--- START ---

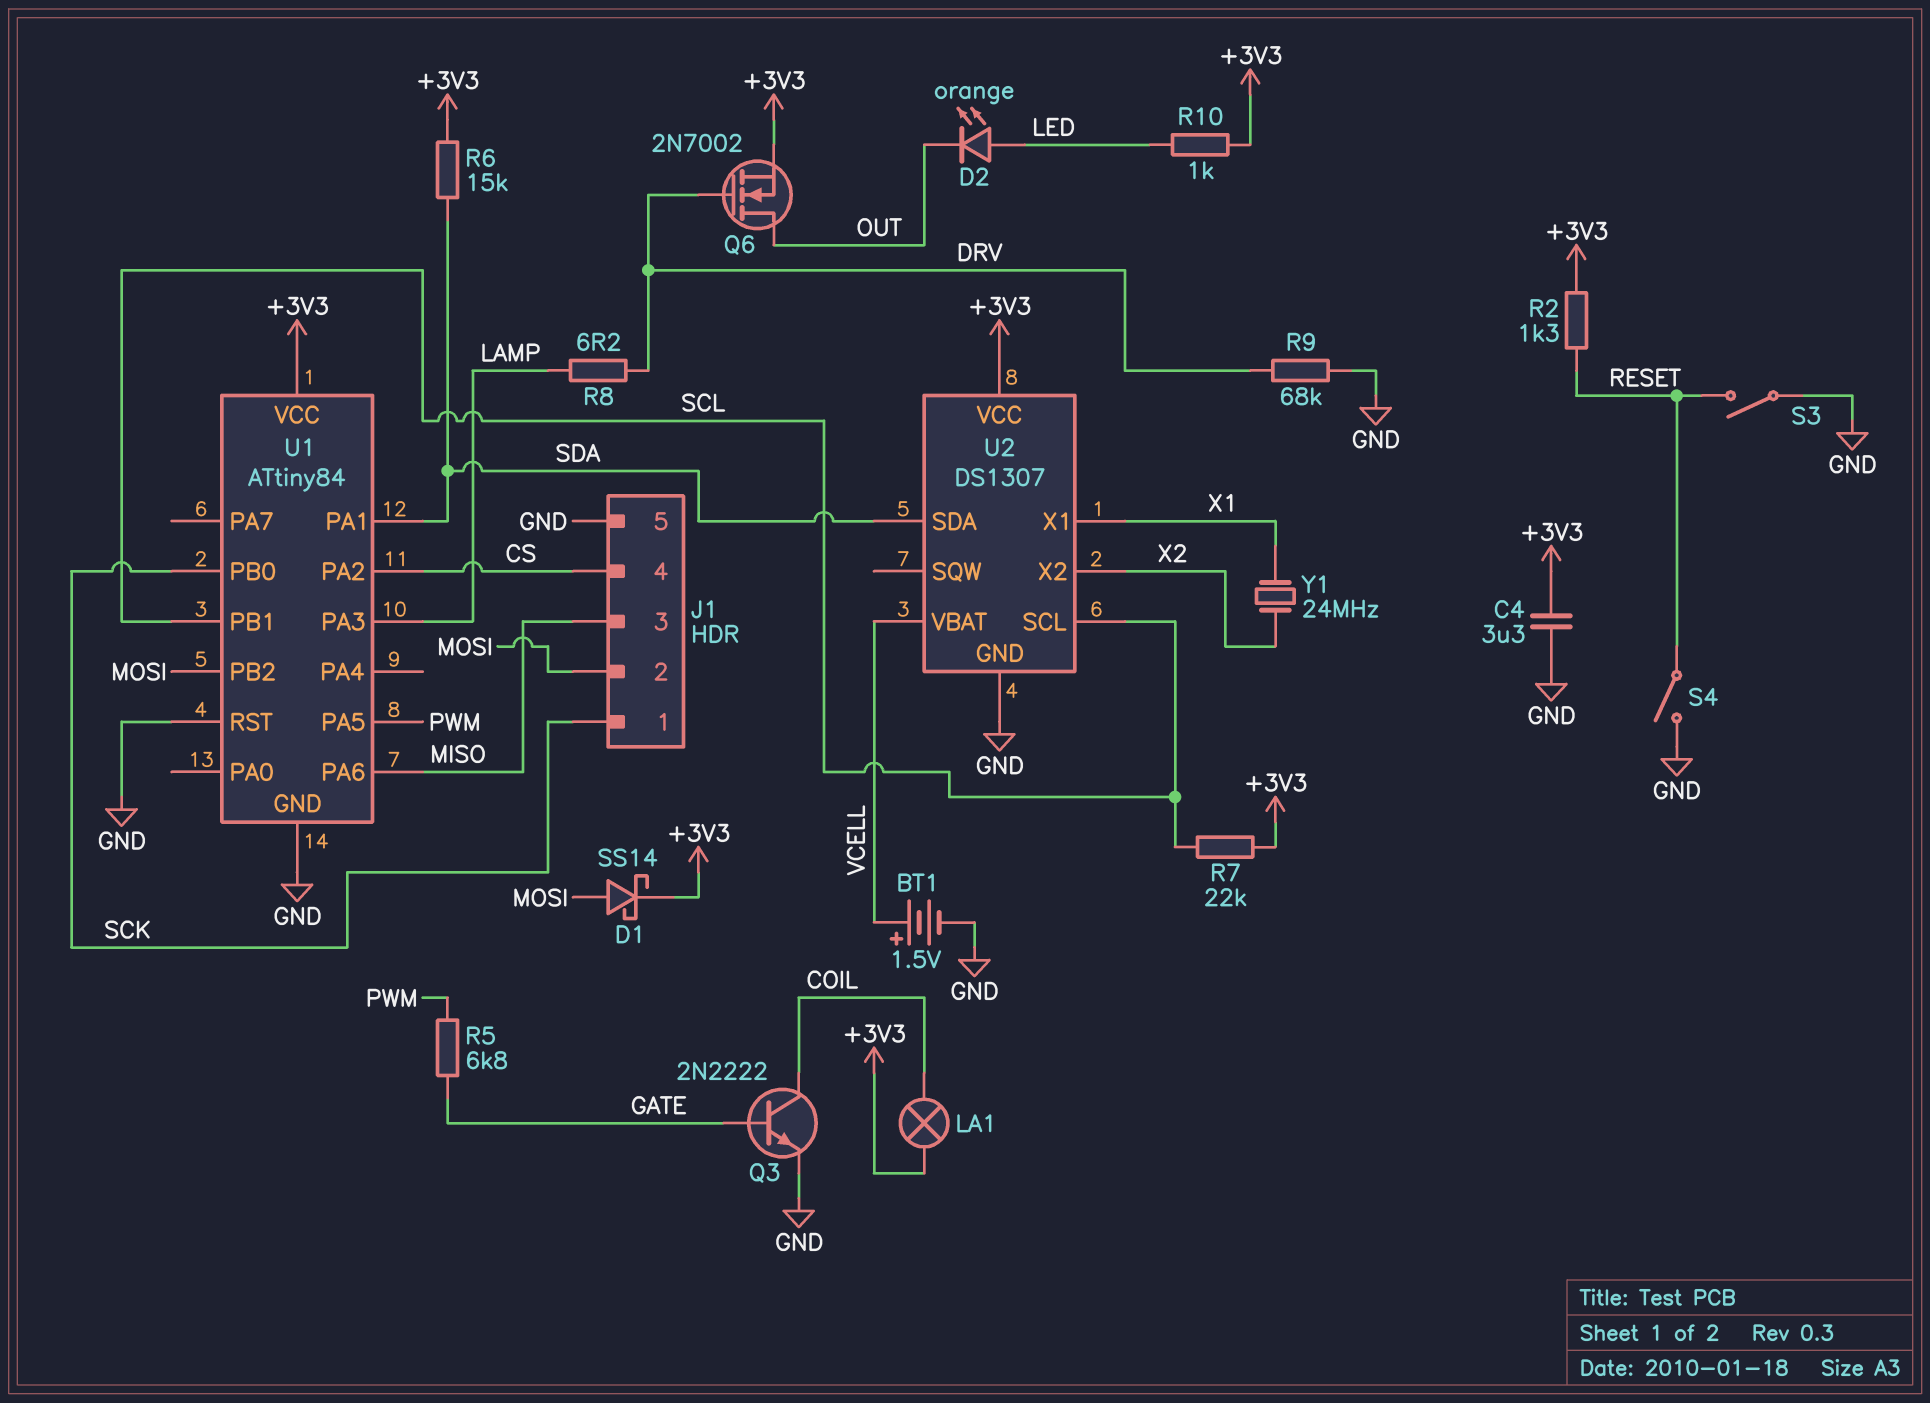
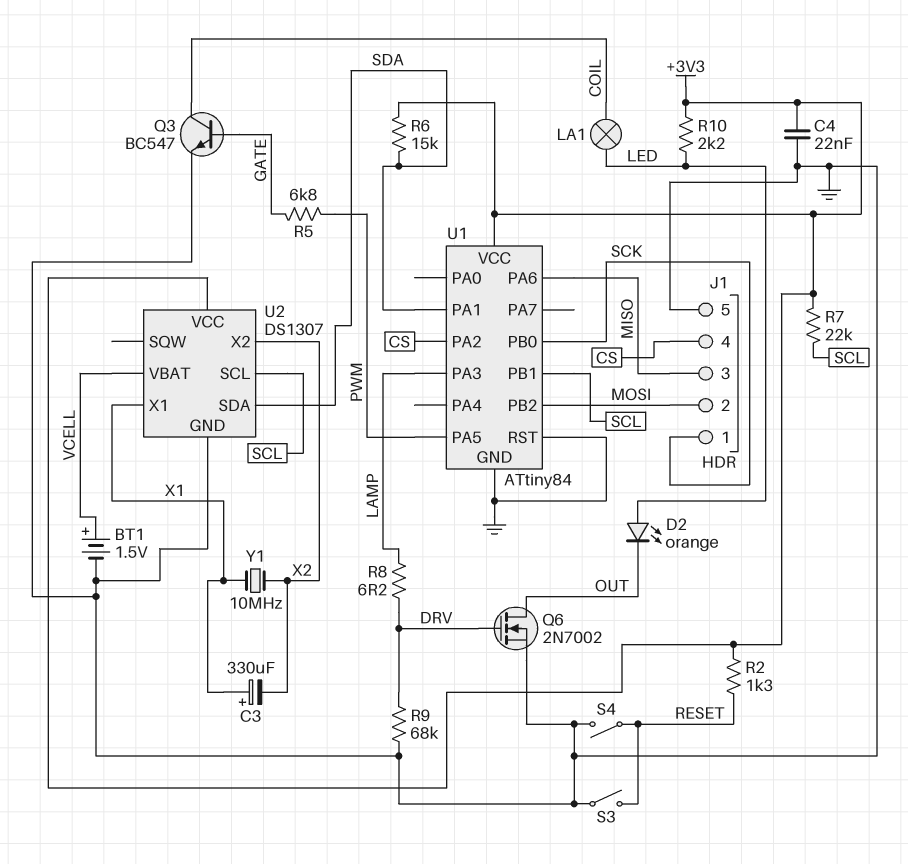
C3: none -> 330uF (plus X1, minus X2)
C4: 3.3uF (+3V3, GND) -> 22nF (+3V3, GND)
D1: schottky SS14 (A MOSI, K +3V3) -> none
LA1: lamp (+3V3, COIL) -> lamp (COIL, LED)
Q3: NPN 2N2222 (B GATE, C COIL, E GND) -> NPN BC547 (B GATE, C COIL, E GND)
Q6: NMOS 2N7002 (G DRV, D OUT, S +3V3) -> NMOS 2N7002 (G DRV, D OUT, S GND)
R10: 1k (+3V3, LED) -> 2.2k (+3V3, LED)
Y1: 24MHz (X1, X2) -> 10MHz (X1, X2)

--- END ---

Please copy every line from the entries that includes the word "none".

*ANSWER FOR THIS EXERCISE*
C3: none -> 330uF (plus X1, minus X2)
D1: schottky SS14 (A MOSI, K +3V3) -> none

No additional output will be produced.